◆ **Task**:
Copy the records below word for word, leaving out the pictures.

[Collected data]
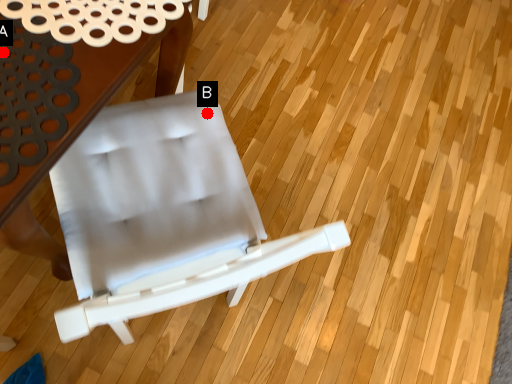
Question: Two points are circled on the image, labeled by A and B beside each circle. Which point is farther from the camera taking this photo?

Choices:
 (A) A is further
 (B) B is further

Answer: (B)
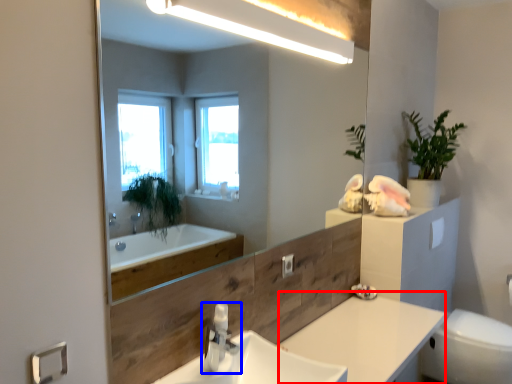
Question: Which object appears farthest to the camera in this image, counter top (highlighted by a red box) or tap (highlighted by a blue box)?

Choices:
 (A) counter top
 (B) tap

Answer: (A)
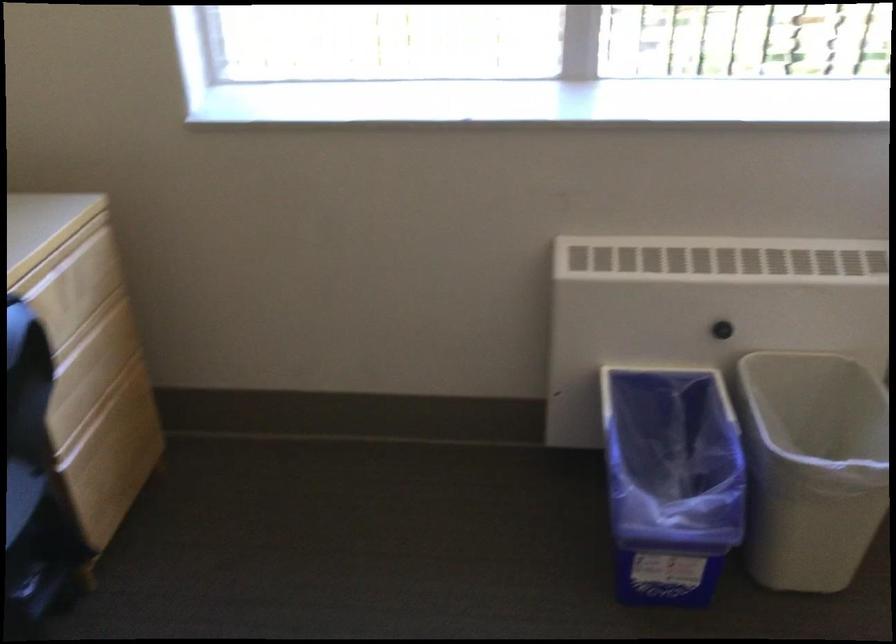
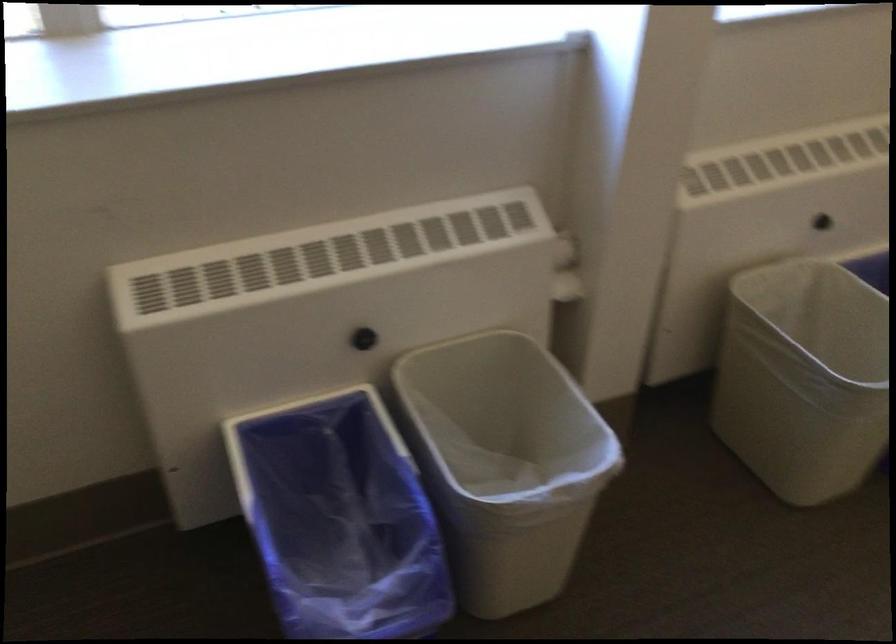
Where in the second image is the point corresponding to point 719,327 from the first image?

(364, 339)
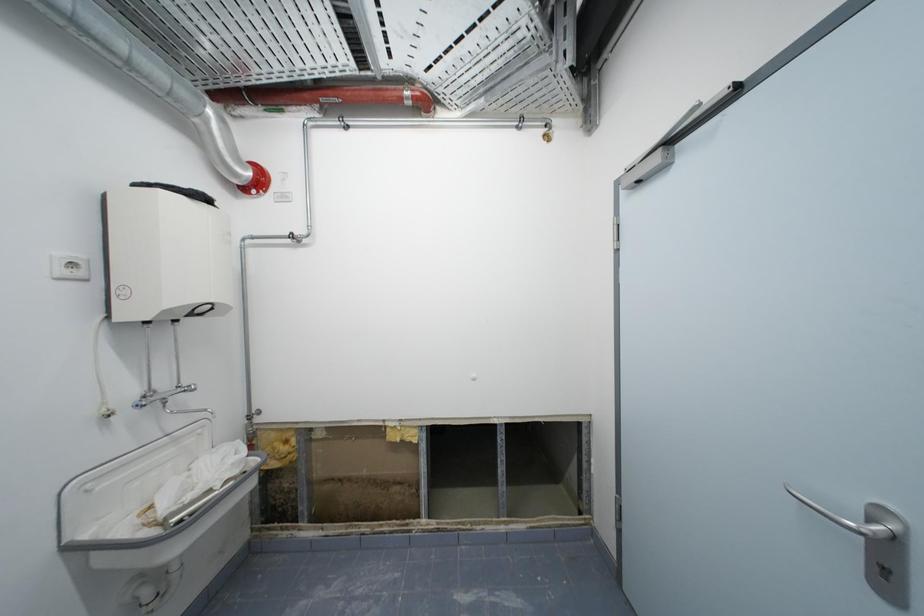
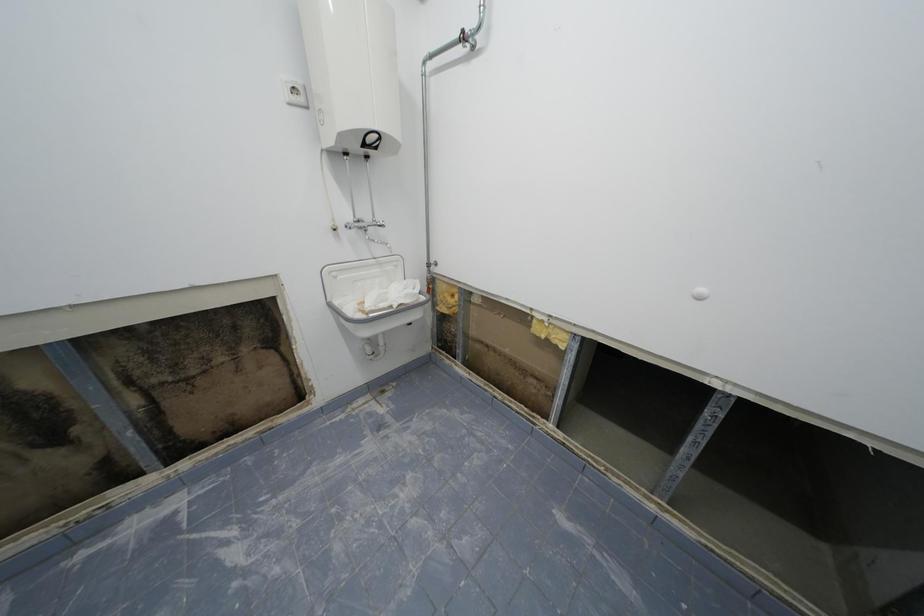
Based on the continuous images, in which direction is the camera rotating?

The camera's rotation is toward left-down.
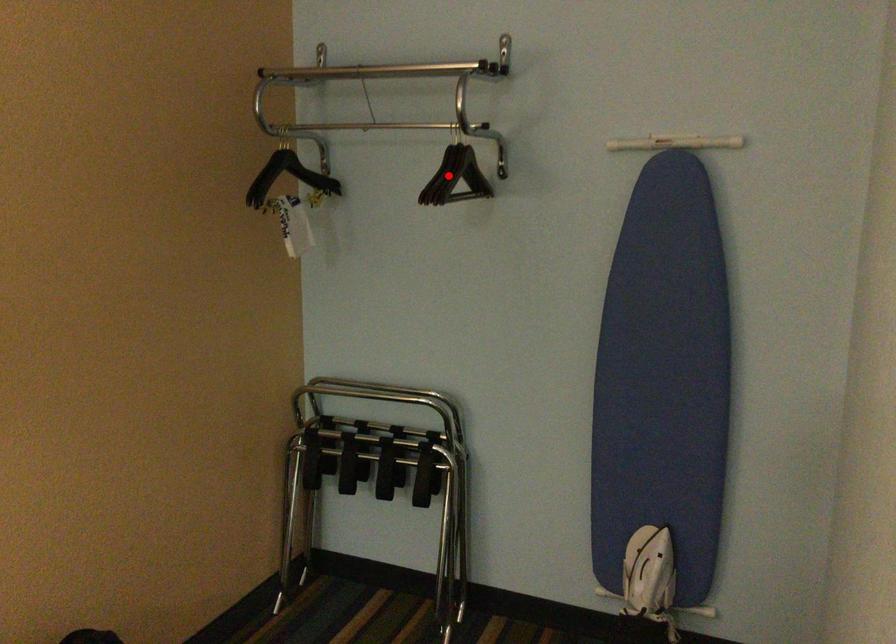
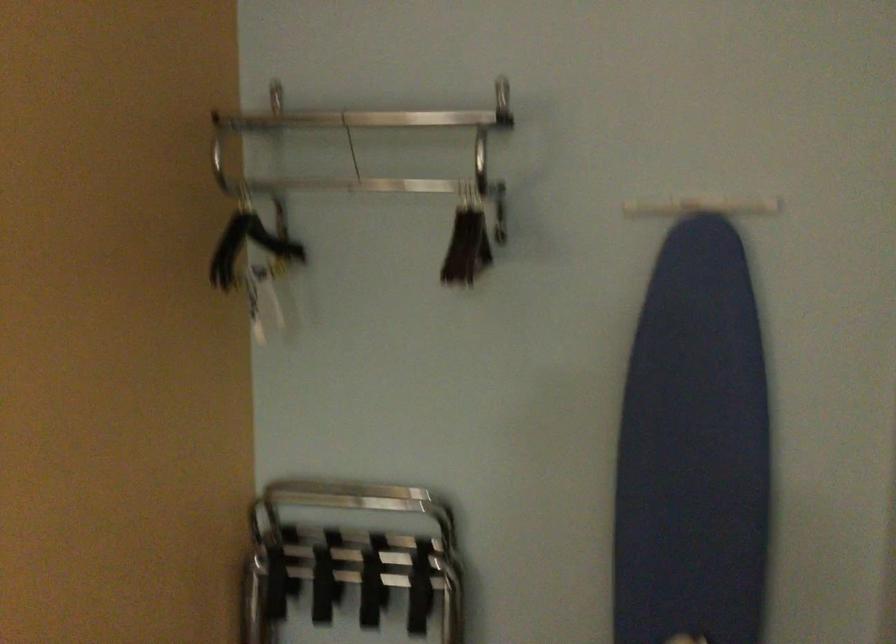
Where in the second image is the point corresponding to the highlighted location from the first image?

(467, 245)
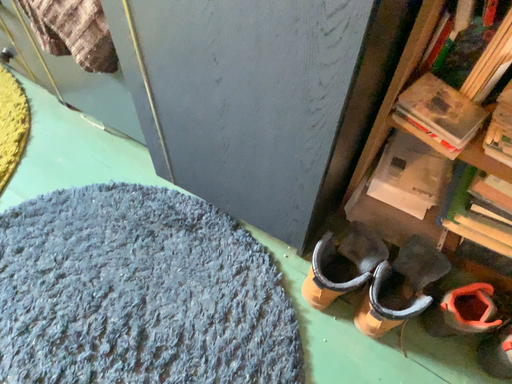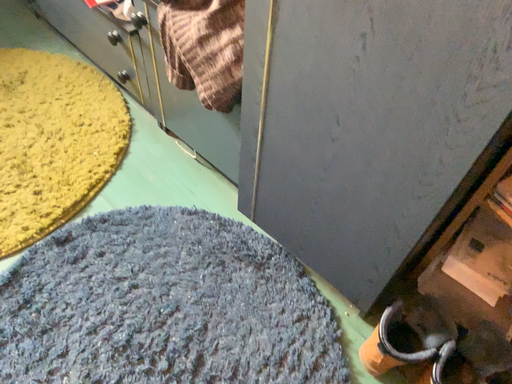
Question: Which way did the camera rotate in the video?

Choices:
 (A) rotated downward
 (B) rotated upward

Answer: (B)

◆ **Reply**:
Question: Two points are circled on the image, labeled by A and B beside each circle. Which point is farther from the camera taking this photo?

Choices:
 (A) A is further
 (B) B is further

Answer: (B)
Question: Which object appears farthest to the camera in this image, counter top (highlighted by a red box) or tap (highlighted by a blue box)?

Choices:
 (A) counter top
 (B) tap

Answer: (A)
Where in the second image is the point corresponding to point 719,327 from the first image?

(364, 339)
Based on the continuous images, in which direction is the camera rotating?

The camera's rotation is toward left-down.
Where in the second image is the point corresponding to the highlighted location from the first image?

(467, 245)
Question: Which way did the camera rotate in the video?

Choices:
 (A) rotated downward
 (B) rotated upward

Answer: (B)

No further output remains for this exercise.